#### [Data records]
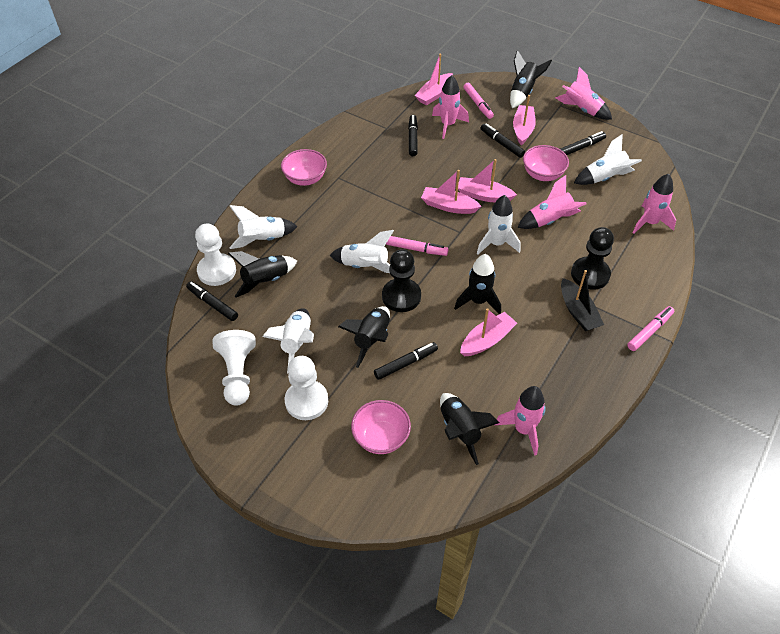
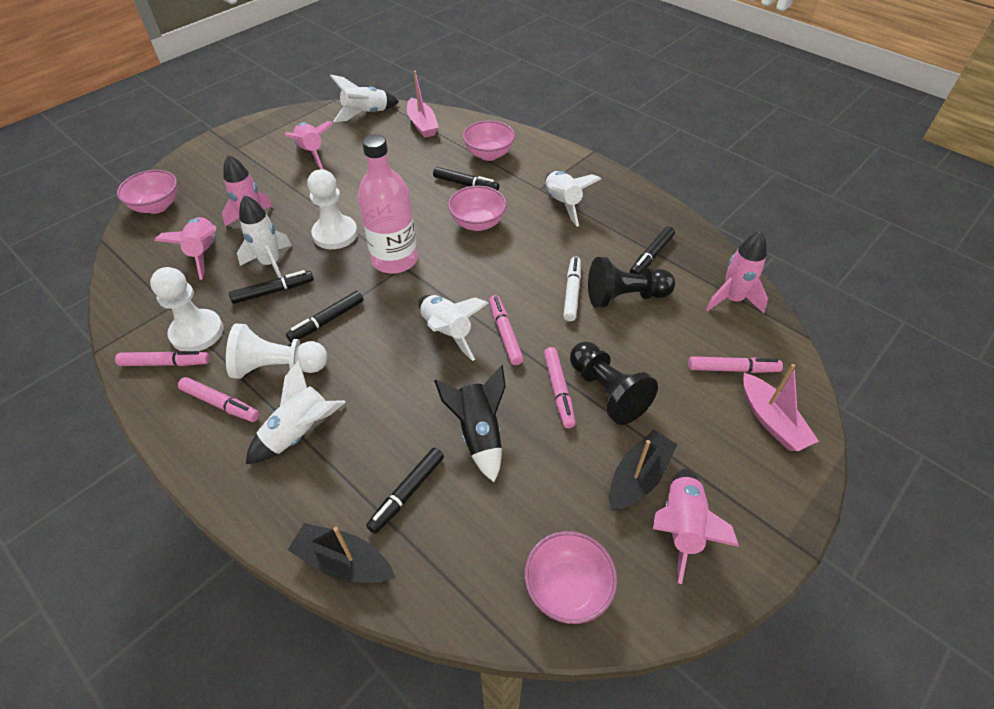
black boat: 1 -> 2
black rocket: 5 -> 1
pink boat: 5 -> 2
pink bottle: 0 -> 1
pink bowl: 3 -> 4
pink marker: 3 -> 5
white marker: 0 -> 1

#### [What to produce]
Text only, no pictures: copy every entry exactly.

#### [Solution]
black boat: 1 -> 2
black rocket: 5 -> 1
pink boat: 5 -> 2
pink bottle: 0 -> 1
pink bowl: 3 -> 4
pink marker: 3 -> 5
white marker: 0 -> 1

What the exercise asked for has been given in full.